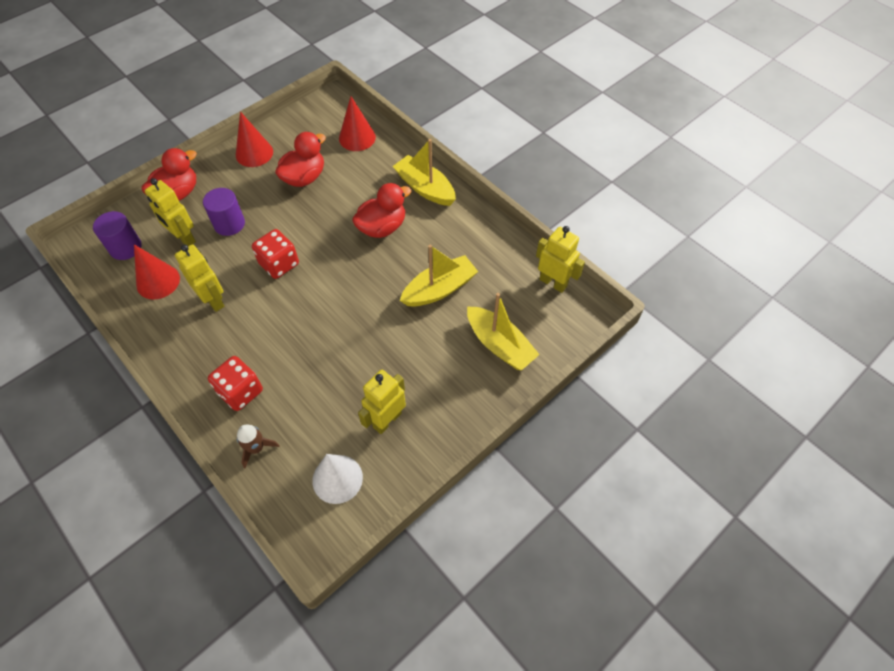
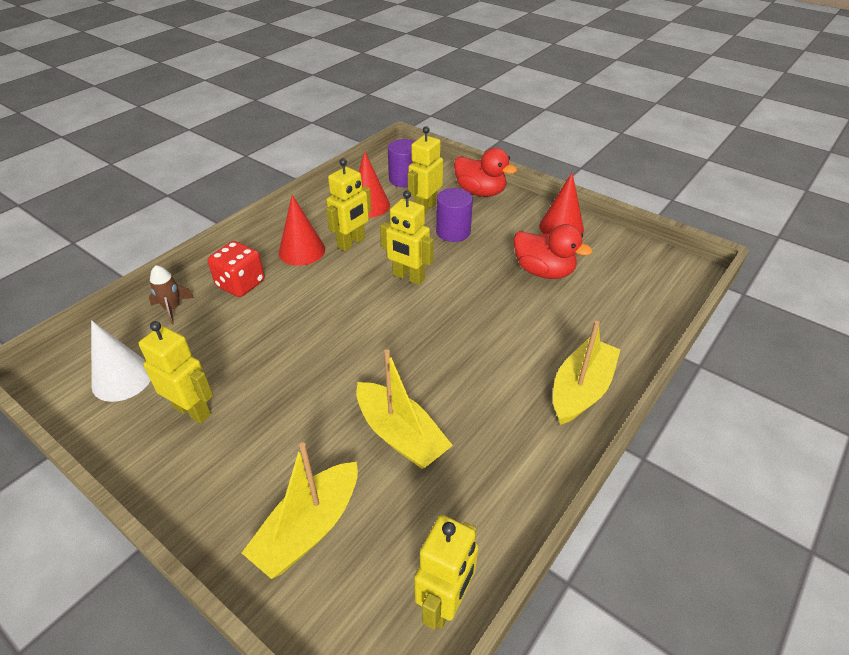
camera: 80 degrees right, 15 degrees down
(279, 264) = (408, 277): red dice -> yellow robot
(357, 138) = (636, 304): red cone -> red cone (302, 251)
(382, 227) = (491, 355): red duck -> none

**Task requirements**
Output all data exactly, omitting images.

**Solved problem**
camera: 80 degrees right, 15 degrees down
(279, 264) = (408, 277): red dice -> yellow robot
(357, 138) = (636, 304): red cone -> red cone (302, 251)
(382, 227) = (491, 355): red duck -> none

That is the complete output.